RECORDED DATA:
----------

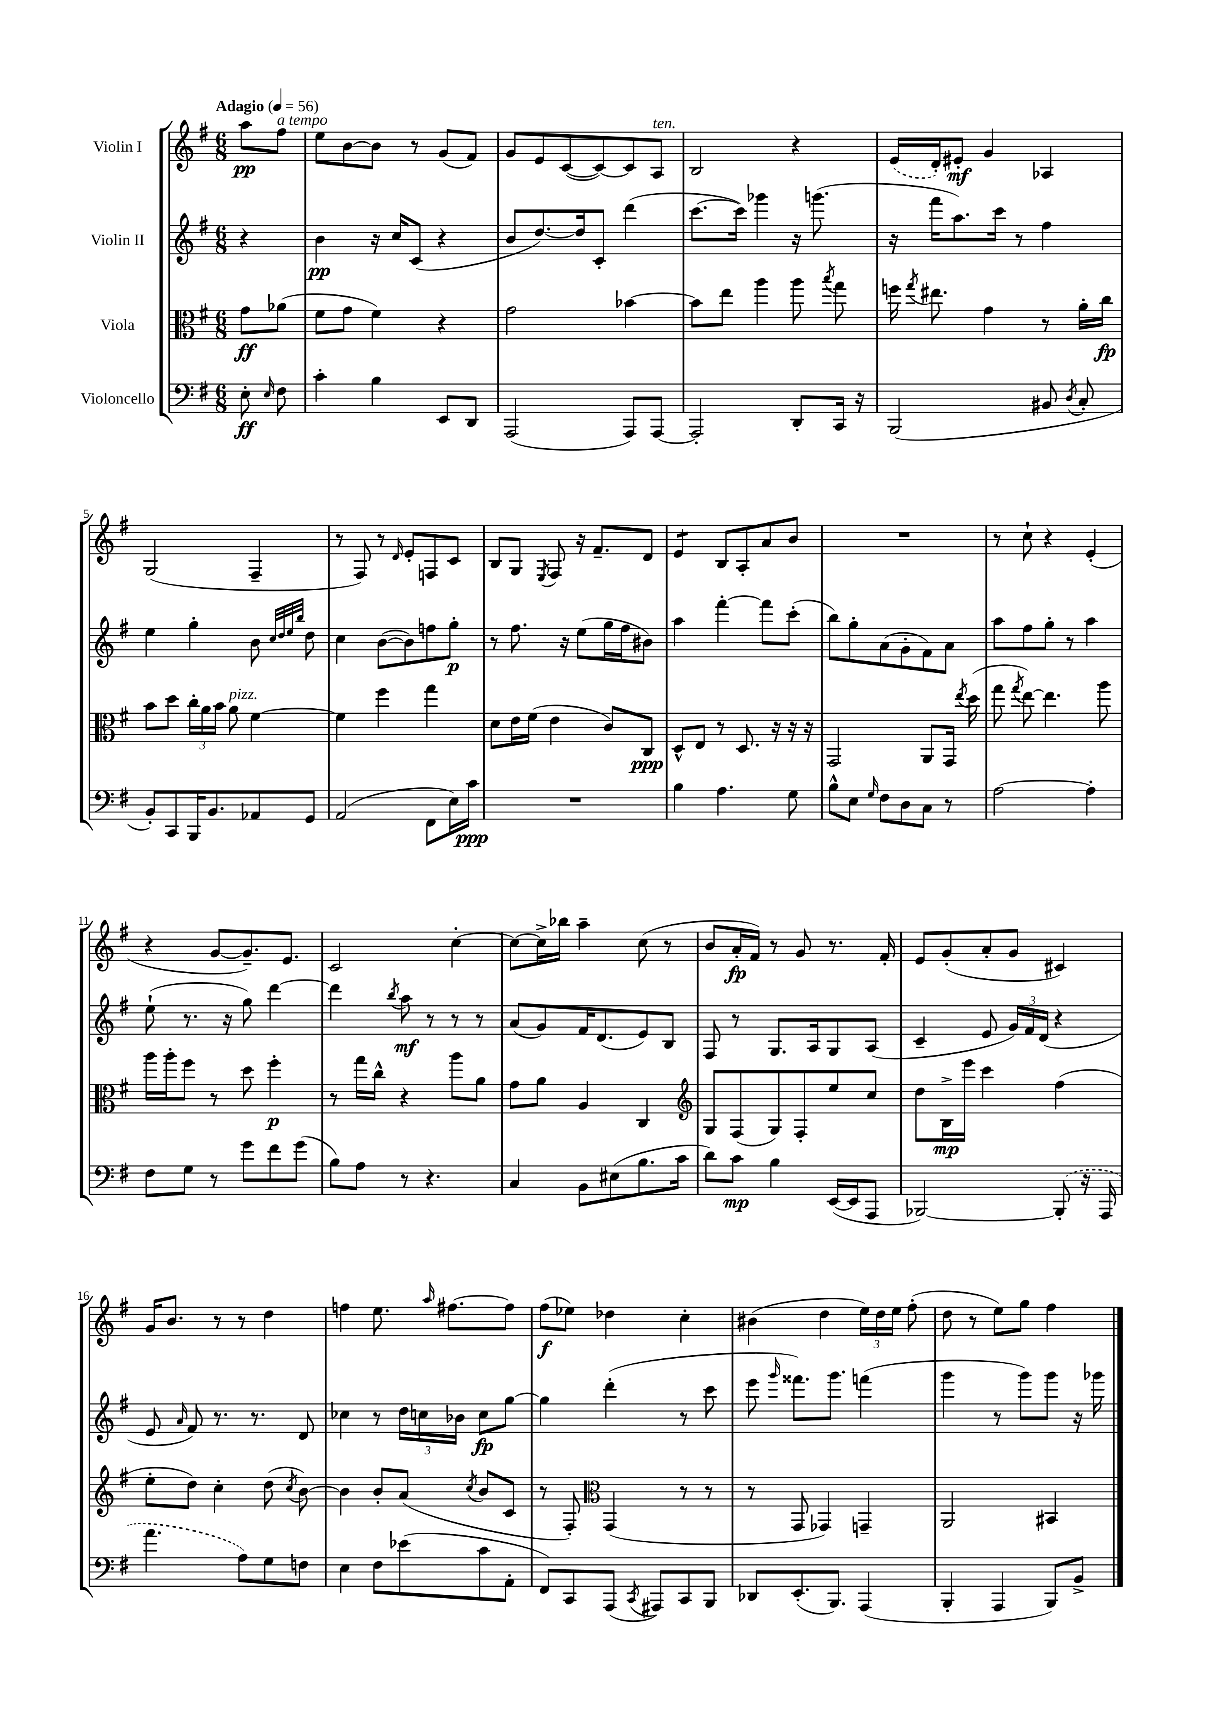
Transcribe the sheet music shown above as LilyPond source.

<<
\new StaffGroup <<
\new Staff = "s0" \with { instrumentName = "Violin I" } {
    \clef treble \key g \major \numericTimeSignature \time 6/8 \partial 4 \tempo "Adagio" 4 = 56
    \autoBeamOff a''8[\pp fis''8]^\markup { \italic "a tempo" } |
    e''8[ b'8~ b'8] r8 g'8[( fis'8]) |
    g'8[ e'8 c'8~( c'8~) c'8 a8]^\markup { \italic "ten." } |
    b2 r4 |
    \once \slurDashed e'16[( d'16-.) eis'8]-.\mf g'4 aes4 |
    g2( fis4-- |
    r8 fis8) r8 \grace { d'16 } e'8[-. f8 c'8] |
    b8[ g8] \acciaccatura { e8 } fis8 r16 fis'8.[-- d'8] |
    e'4:8 b8[ a8-. a'8 b'8] |
    R2. |
    r8 c''8-! r4 e'4-.( |
    r4 g'8[~ g'8.--) e'8.] |
    c'2 c''4~-. |
    c''8[~ c''16-> bes''16] a''4-- c''8( r8 |
    b'8[ a'16-.\fp fis'16]) r8 g'8 r8. fis'16-. |
    e'8[ g'8-.( a'8-. g'8] cis'4) |
    g'16[ b'8.] r8 r8 d''4 |
    f''4 e''8. \grace { a''16 } fis''8.[~ fis''8] |
    fis''8[\f( ees''8]) des''4 c''4-. |
    bis'4( d''4 \tuplet 3/2 { e''16[) d''16 e''16] } fis''8-.( |
    d''8 r8 e''8[) g''8] fis''4 \bar "|." |
}
\new Staff = "s1" \with { instrumentName = "Violin II" } {
    \clef treble \key g \major \numericTimeSignature \time 6/8 \partial 4
    \autoBeamOff r4 |
    b'4\pp r16 c''16[ c'8]( r4 |
    b'8[ d''8.~) d''16 c'8]-. d'''4( |
    c'''8.[~ c'''16]) ges'''4 r16 g'''8.( |
    r16 fis'''16[ a''8.) c'''16] r8 fis''4 |
    e''4 g''4-. b'8 \grace { c''32[ d''32 e''32 b''32] } d''8 |
    c''4 b'8[~( b'8) f''8 g''8]-.\p |
    r8 fis''8. r16 e''8[( g''16 fis''16 bis'8]) |
    a''4 fis'''4~-. fis'''8[ c'''8]-.( |
    b''8[) g''8-. a'8( g'8-. fis'8) a'8] |
    a''8[ fis''8 g''8]-. r8 a''4 |
    e''8-!( r8. r16 g''8) d'''4~ |
    d'''4 \acciaccatura { b''8 } a''8\mf r8 r8 r8 |
    a'8[( g'8) fis'16 d'8.( e'8) b8] |
    fis8 r8 g8.[ a16 g8 a8]( |
    c'4-- e'8 \tuplet 3/2 { g'16[) fis'16 d'16]( } r4 |
    e'8 \grace { a'16 } fis'8) r8. r8. d'8 |
    ces''4 r8 \tuplet 3/2 { d''16[ c''16 bes'16] } c''8[\fp g''8]~ |
    g''4 d'''4-.( r8 c'''8 |
    e'''8 \grace { g'''16 } fisis'''8.[) g'''8.] f'''4( |
    g'''4 r8 g'''8[) g'''8] r16 ges'''16 \bar "|." |
}
\new Staff = "s2" \with { instrumentName = "Viola" } {
    \clef alto \key g \major \numericTimeSignature \time 6/8 \partial 4
    \autoBeamOff g'8[\ff aes'8]( |
    fis'8[ g'8] fis'4) r4 |
    g'2 bes'4~ |
    bes'8[ e''8] a''4 a''8 \acciaccatura { b''8 } g''8 |
    f''16 \acciaccatura { g''8 } eis''8. g'4 r8 a'16[-. c''16]\fp |
    b'8[ d''8] \tuplet 3/2 { c''16[-. a'16 b'16] } a'8^\markup { \italic "pizz." } fis'4~ |
    fis'4 fis''4 g''4 |
    d'8[ e'16 fis'16]( e'4 c'8[) c8]\ppp |
    d8[-^ e8] r8 d8. r16 r16 r16 |
    g,2 a,8[ g,16] \acciaccatura { e''8 } d''16( |
    g''8 \acciaccatura { g''8 } e''8~) e''4. a''8 |
    a''16[ a''16-. fis''8] r8 d''8 fis''4-.\p |
    r8 g''16[ c''16]-^ r4 a''8[ a'8] |
    g'8[ a'8] a4 c4 |
    \clef treble g8[ fis8( g8) fis8-. e''8 c''8] |
    d''8[ b16->\mp e'''16] c'''4 fis''4( |
    e''8[-. d''8]) c''4-. d''8( \acciaccatura { c''8 } b'8~) |
    b'4 b'8[-. a'8]( \acciaccatura { c''8 } b'8[ c'8] |
    r8 fis8-.) \clef alto g,4( r8 r8 |
    r8 g,8 ges,4) g,4-- |
    a,2 bis,4 \bar "|." |
}
\new Staff = "s3" \with { instrumentName = "Violoncello" } {
    \clef bass \key g \major \numericTimeSignature \time 6/8 \partial 4
    \autoBeamOff e8-.\ff \grace { e16 } fis8 |
    c'4-. b4 e,8[ d,8] |
    a,,2( a,,8[) a,,8]~ |
    a,,2-. d,8[-. c,16] r16 |
    b,,2( bis,8 \acciaccatura { d8 } c8-. |
    b,8[-.) c,8 b,,16 b,8. aes,8 g,8] |
    a,2( fis,8[ e16) c'16]\ppp |
    R2. |
    b4 a4. g8 |
    b8[-^ e8] \grace { g16 } fis8[ d8 c8] r8 |
    a2~ a4-. |
    fis8[ g8] r8 g'8[ fis'8 g'8]( |
    b8[) a8] r8 r4. |
    c4 b,8[ eis8( b8. c'16] |
    d'8[) c'8]\mp b4 e,16[~( e,16 a,,8] |
    bes,,2~) \once \slurDashed bes,,8-.( r16 a,,16 |
    a'4. a8[) g8 f8] |
    e4 fis8[ ees'8( c'8 a,8]-. |
    fis,8[) c,8 a,,8]( \acciaccatura { c,8 } ais,,8[) c,8 b,,8] |
    des,8[ e,8.-.( b,,8.]) a,,4( |
    b,,4-. a,,4 b,,8[) b,8]-> \bar "|." |
}
>>
>>
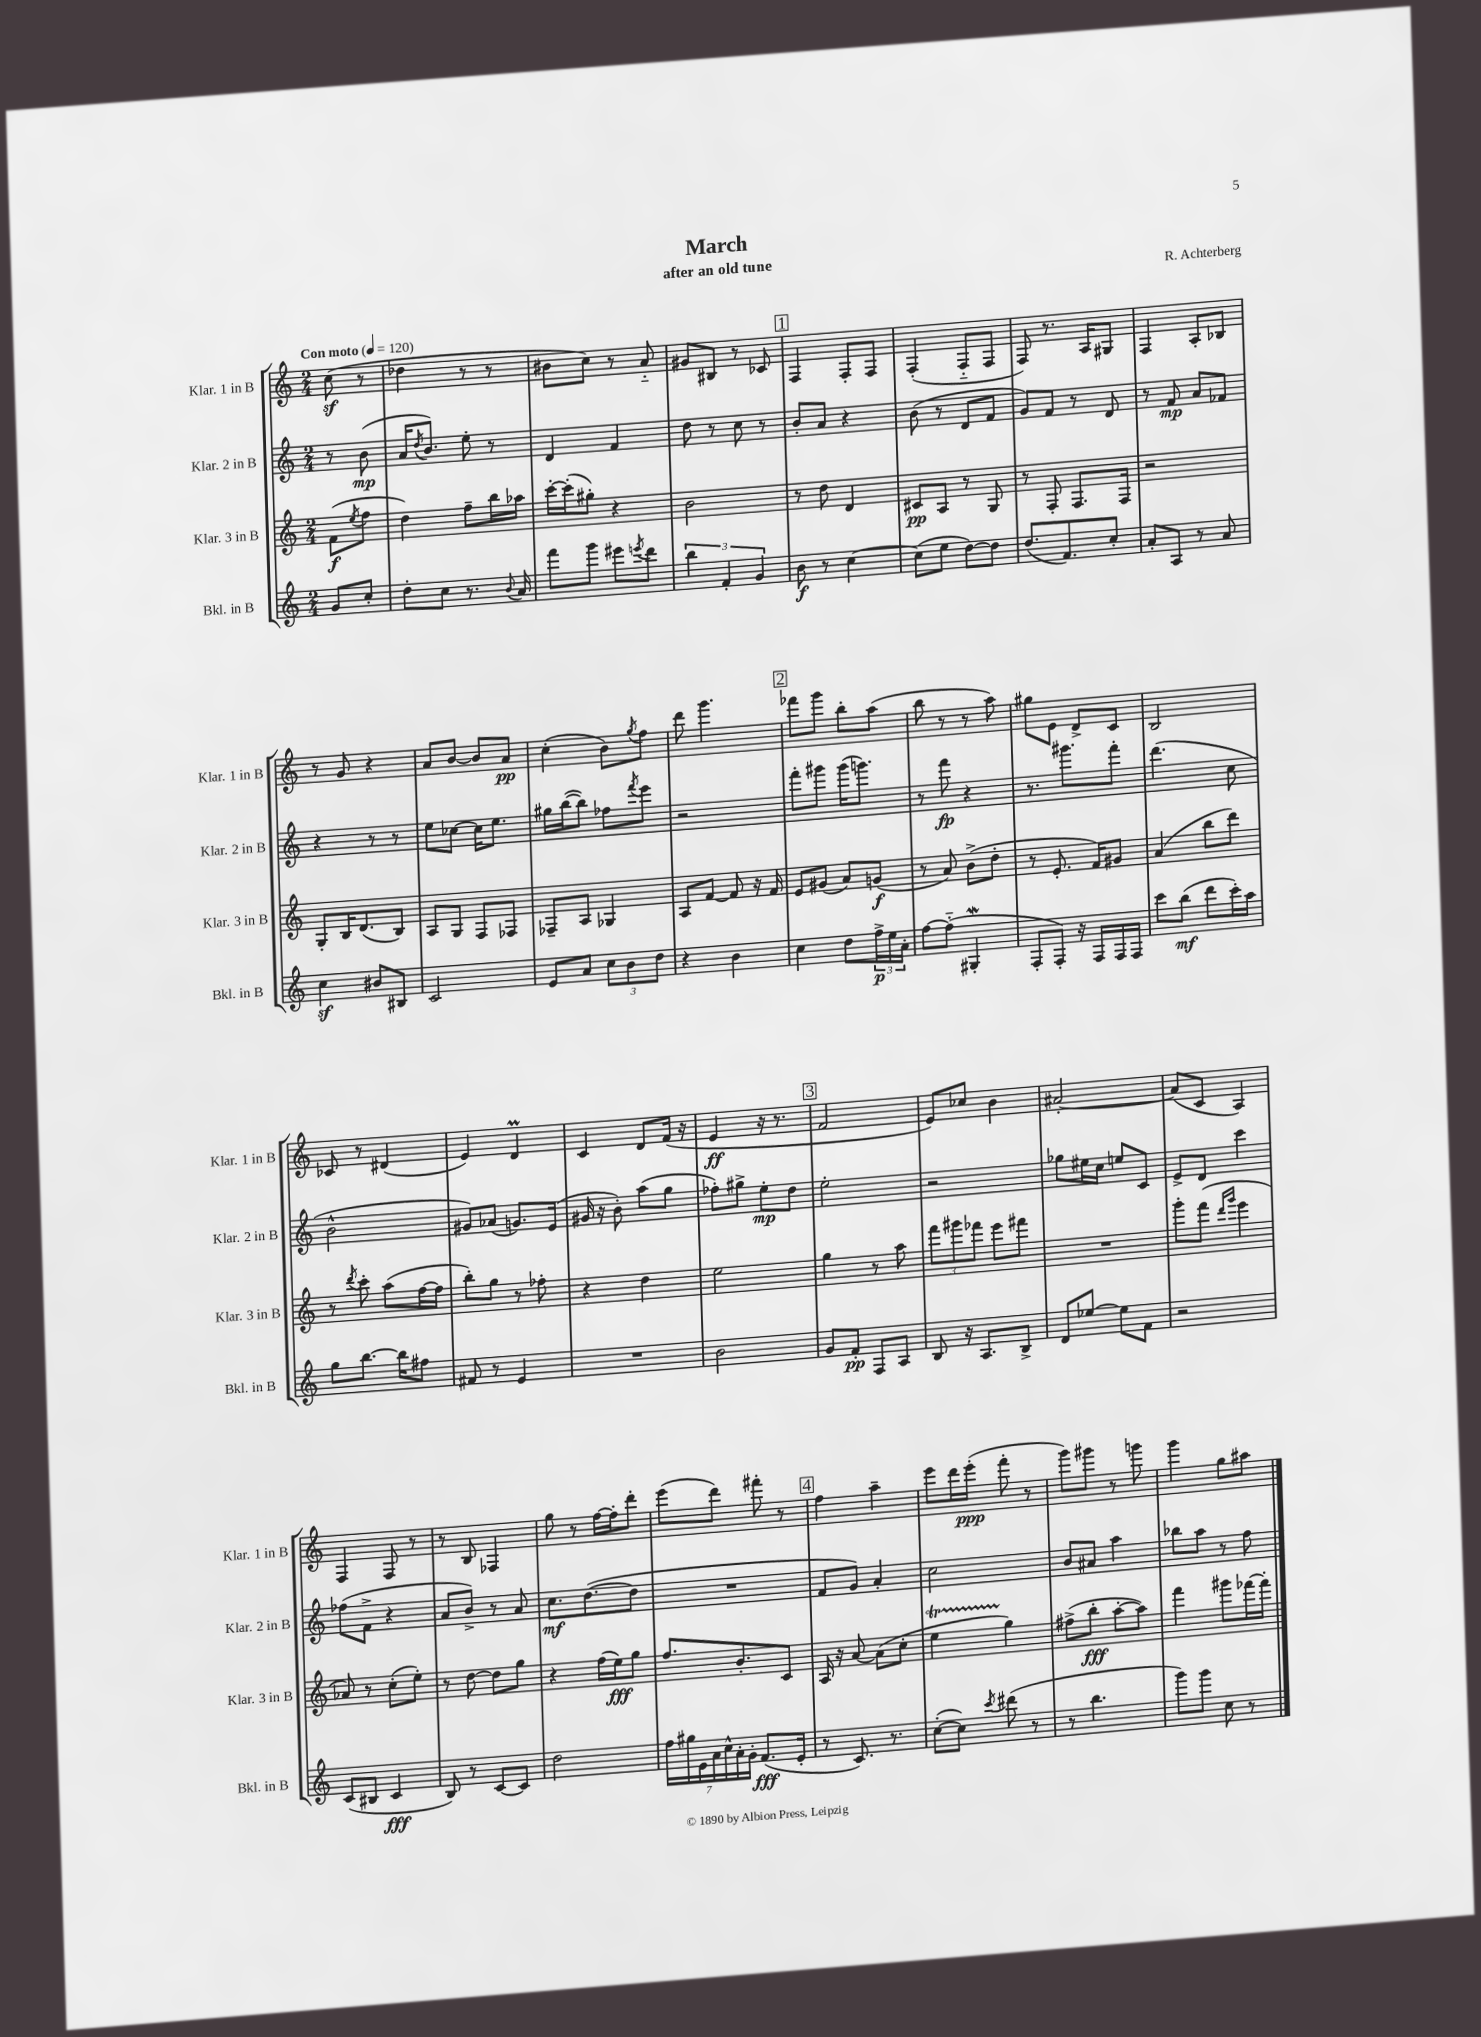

----------

TASK INSTRUCTIONS: Which lines of the items above contain the string "markup" (case-sensitive)? Copy each of those lines in full.

WRITTEN REPLY:
    \autoBeamOff a''8[\pp fis''8]^\markup { \italic "a tempo" } |
    g'8[ e'8 c'8~( c'8~) c'8 a8]^\markup { \italic "ten." } |
    b'8[ d''8] \tuplet 3/2 { c''16[-. a'16 b'16] } a'8^\markup { \italic "pizz." } fis'4~ |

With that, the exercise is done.